Data for processing →
[Start of section]
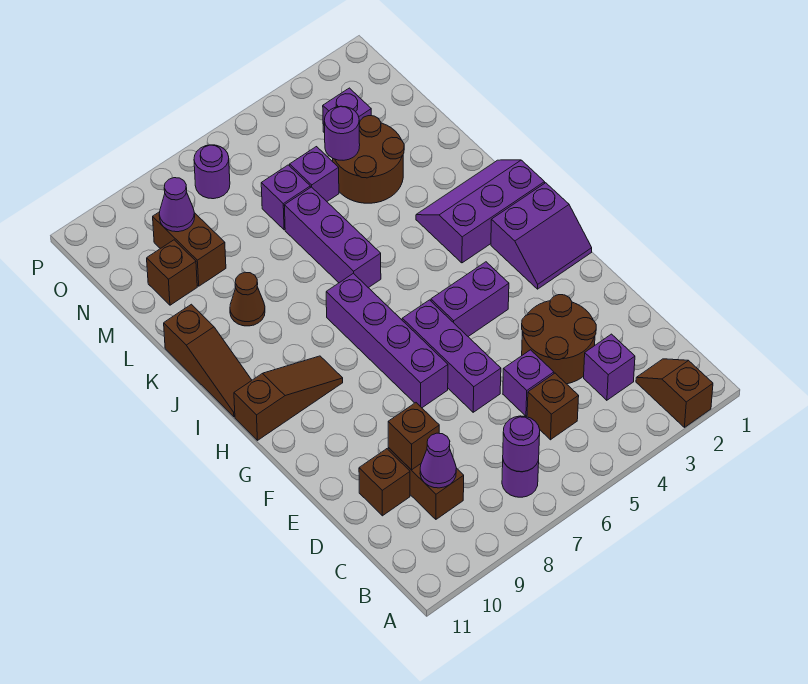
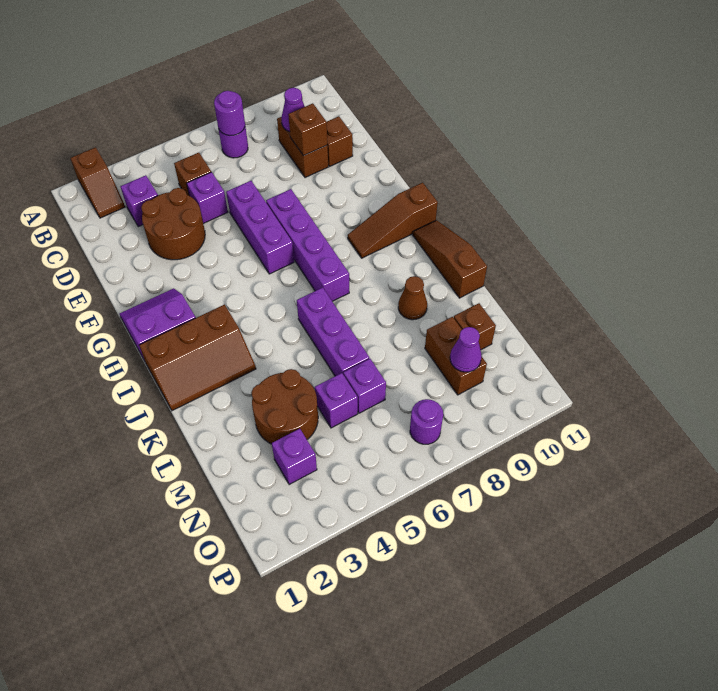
purple brick G4:G5 level 1 -> none
purple slope I1:J3 level 1 top I -> brown slope I1:J3 level 1 top I
purple round brick M4 level 2 -> none

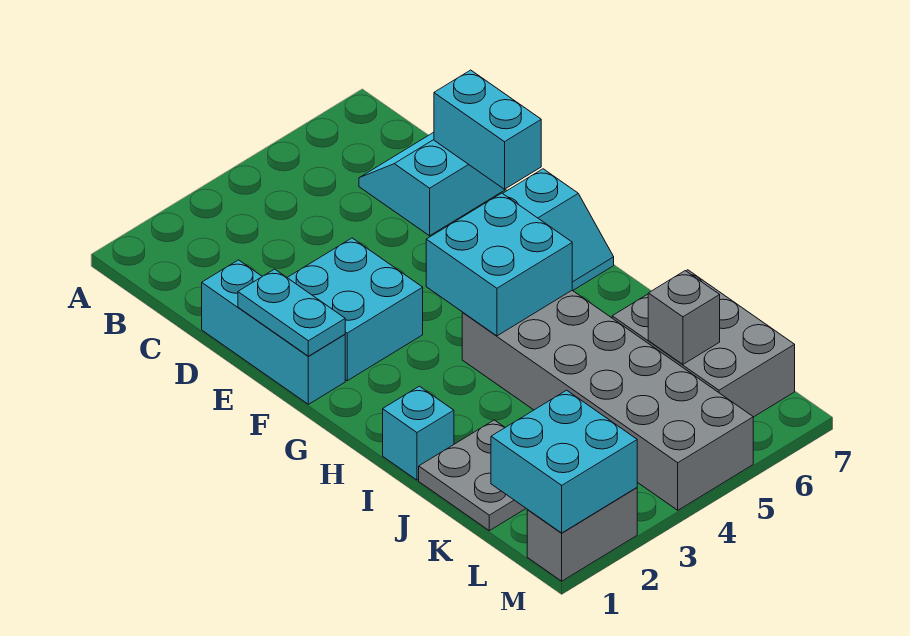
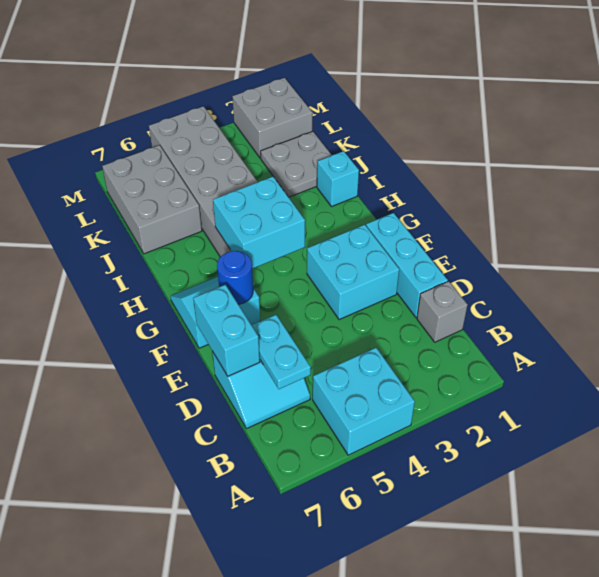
cyan plate E1:F1 level 2 -> cyan plate C6:D6 level 2
none -> blue round brick F6 level 2
grey brick K6 level 2 -> grey brick C1 level 1
cyan brick L1:M2 level 2 -> cyan brick A4:B5 level 1
grey brick M1:M2 level 1 -> grey brick L1:M2 level 1

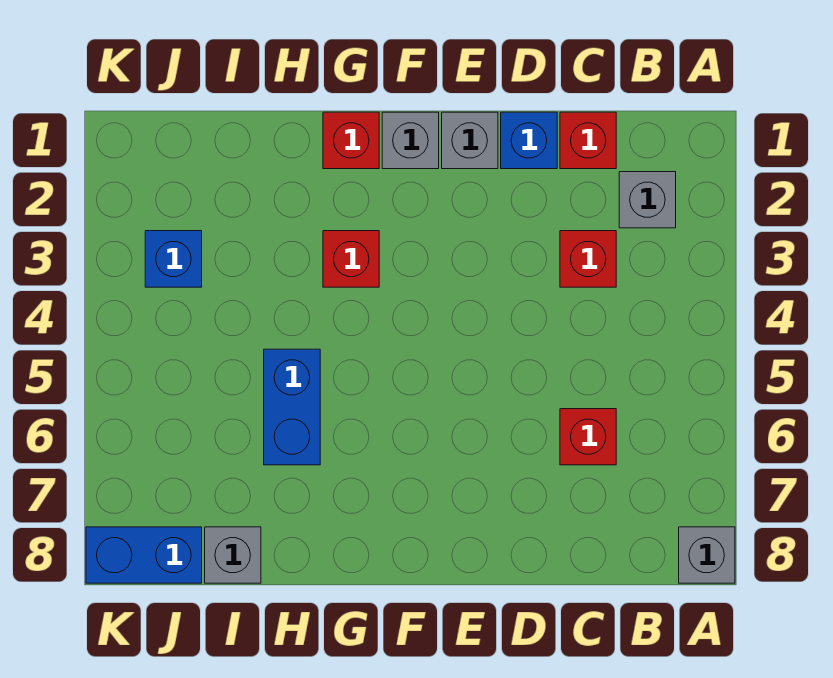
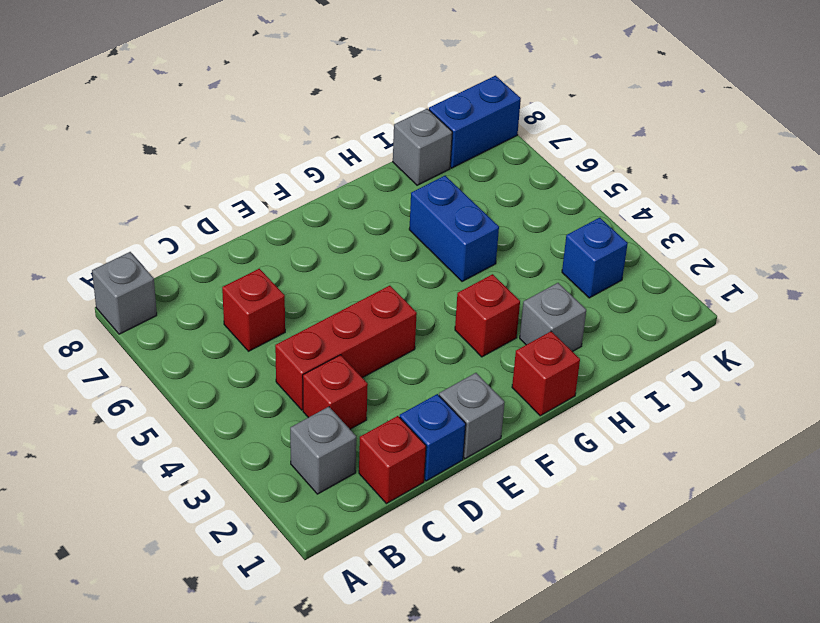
none -> red brick C4:E4 level 1
grey brick F1 level 1 -> grey brick H2 level 1

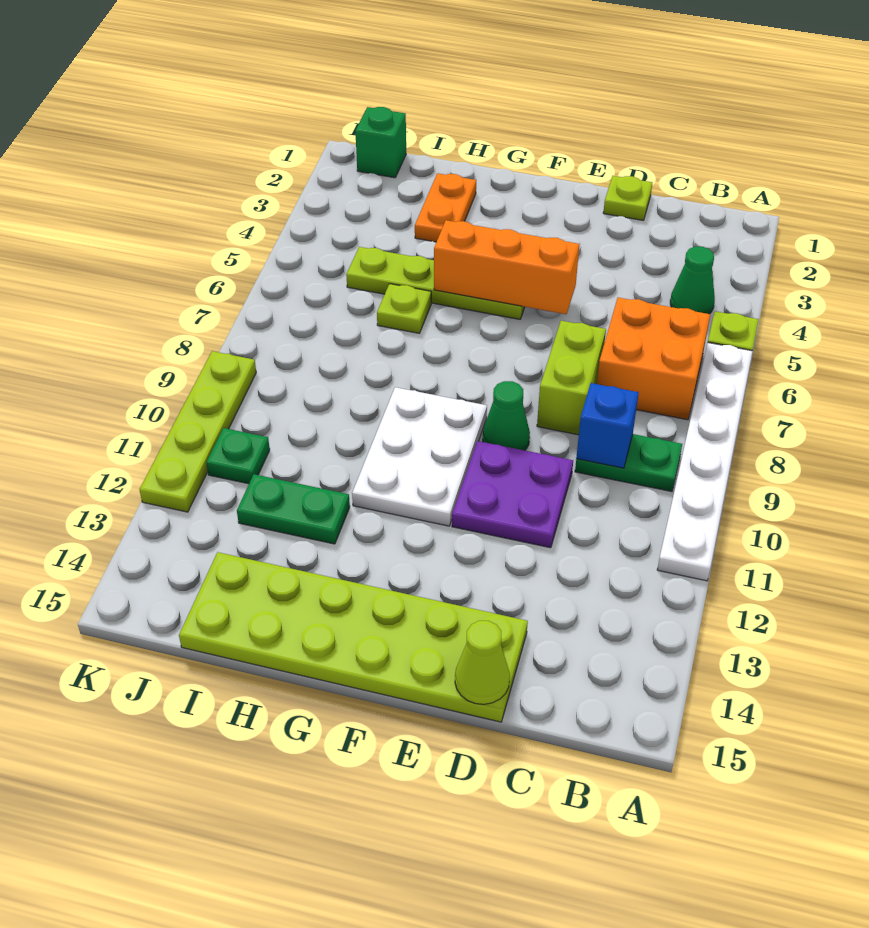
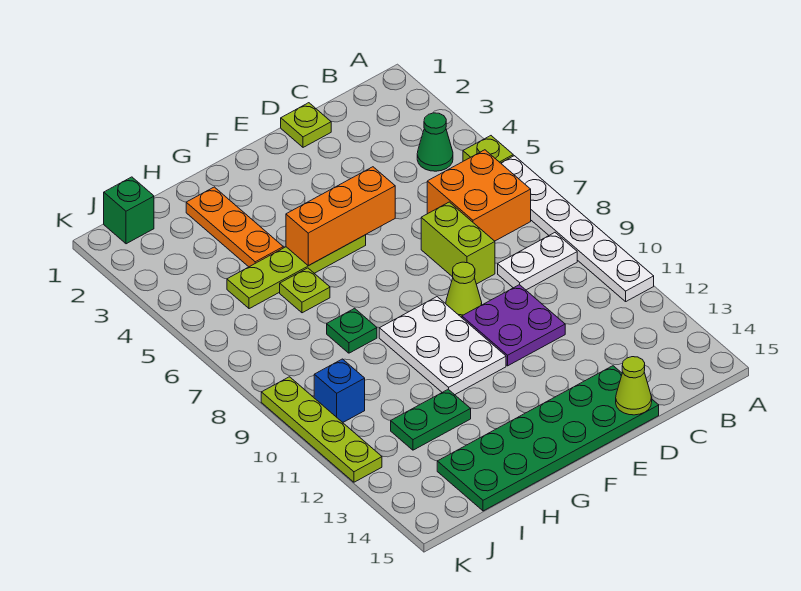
green plate B9:C9 level 1 -> white plate B9:C9 level 1
blue brick C9 level 2 -> blue brick J10 level 1
lime plate D14:I15 level 1 -> green plate D14:I15 level 1
green cone E9 level 1 -> lime cone E9 level 1
orange plate H2:H3 level 1 -> orange plate H2:H4 level 1
green plate J11 level 1 -> green plate H8 level 1

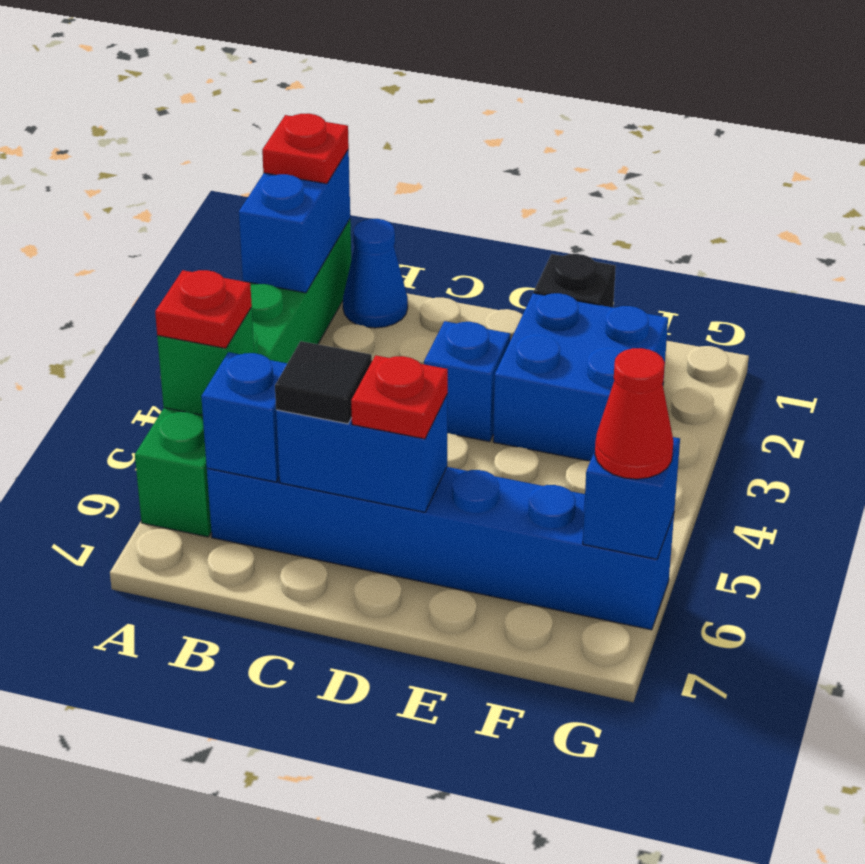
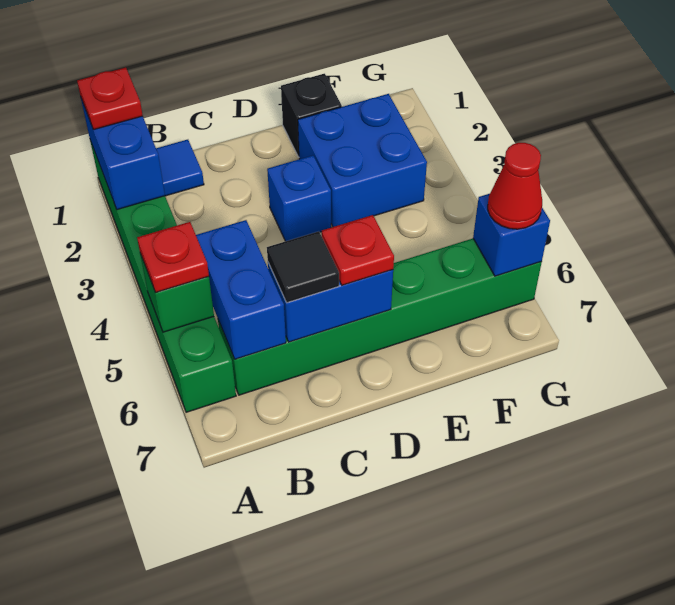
blue cone B1 level 1 -> blue tile B1 level 1
blue brick B6:G6 level 1 -> green brick B6:G6 level 1
blue brick B6 level 2 -> blue brick B5:B6 level 2

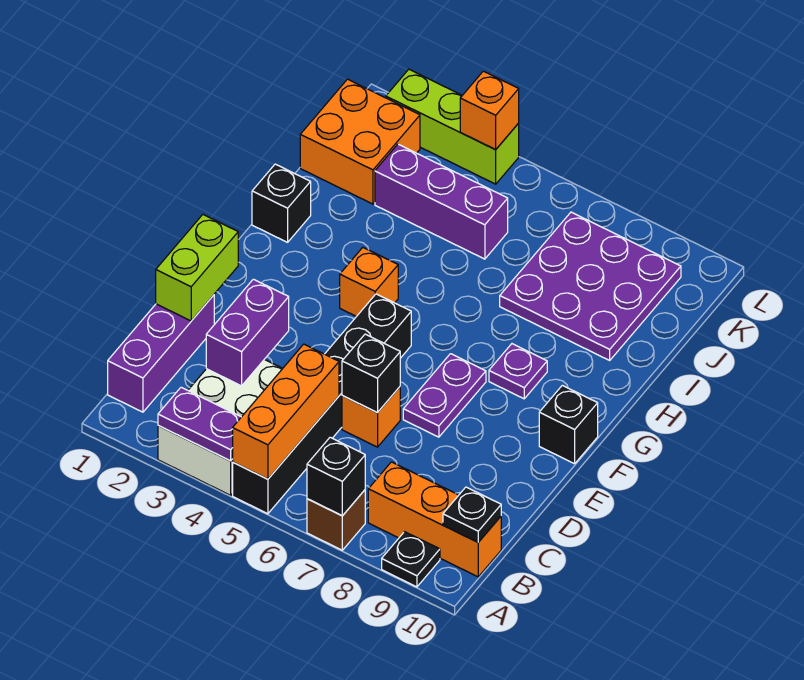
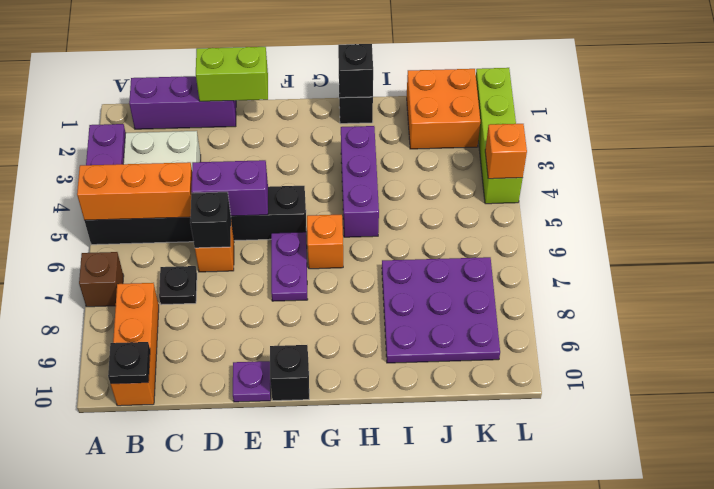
black brick A7 level 2 -> black brick H1 level 2
black plate A9 level 1 -> black plate C7 level 1
purple brick C3:D3 level 2 -> purple brick D5:E5 level 2
purple plate E7:F7 level 1 -> purple plate F6:F7 level 1
orange brick G4 level 1 -> orange brick G6 level 1
purple plate G8 level 1 -> purple plate E10 level 1
purple brick J3:J5 level 1 -> purple brick H3:H5 level 1
lime brick L2:L4 level 1 -> lime brick L1:L4 level 1

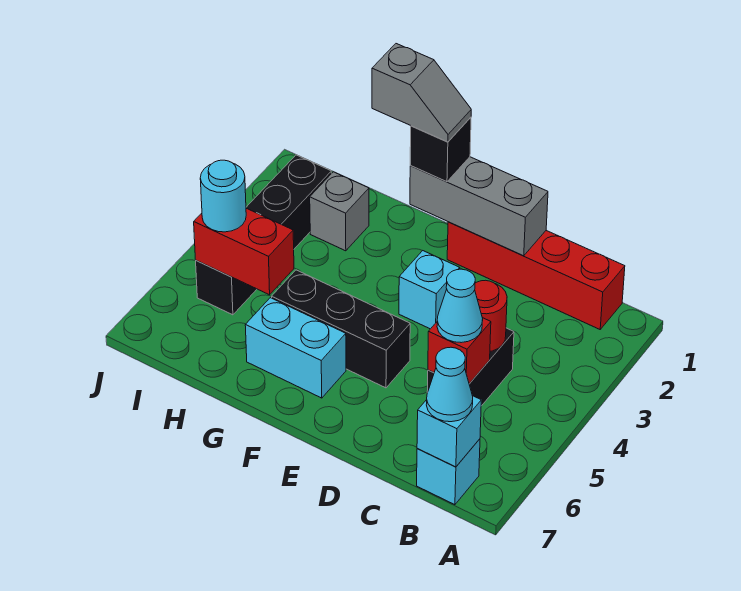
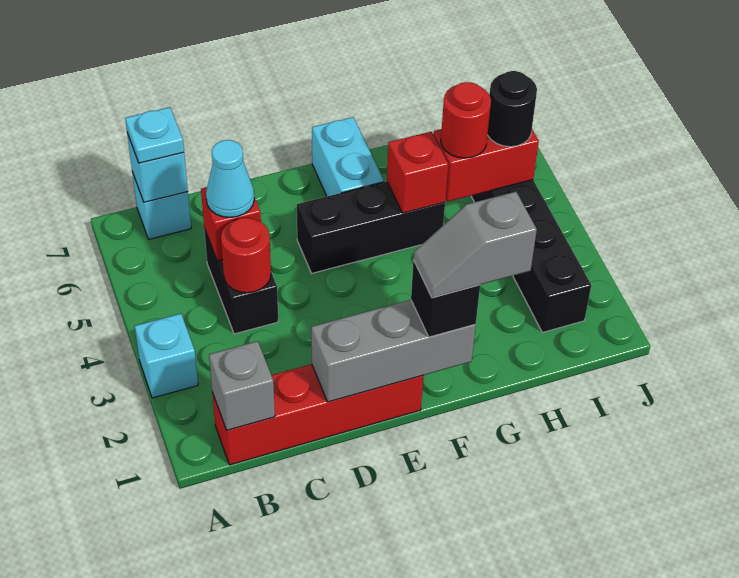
cyan cone B7 level 3 -> cyan plate B7 level 3
cyan brick E3 level 1 -> cyan brick A3 level 1
cyan brick F6:G6 level 1 -> cyan brick F6:F7 level 1
none -> red brick G5 level 2
grey brick H2 level 1 -> grey brick B1 level 2
none -> red round brick H5 level 3
cyan round brick I5 level 3 -> black round brick I5 level 3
[End of section]
Assignment → Your answer is to contain exactly the lines from the one holding "grey brick H2 level 1 ->" to the end of the entries, with no other line.

Solution →
grey brick H2 level 1 -> grey brick B1 level 2
none -> red round brick H5 level 3
cyan round brick I5 level 3 -> black round brick I5 level 3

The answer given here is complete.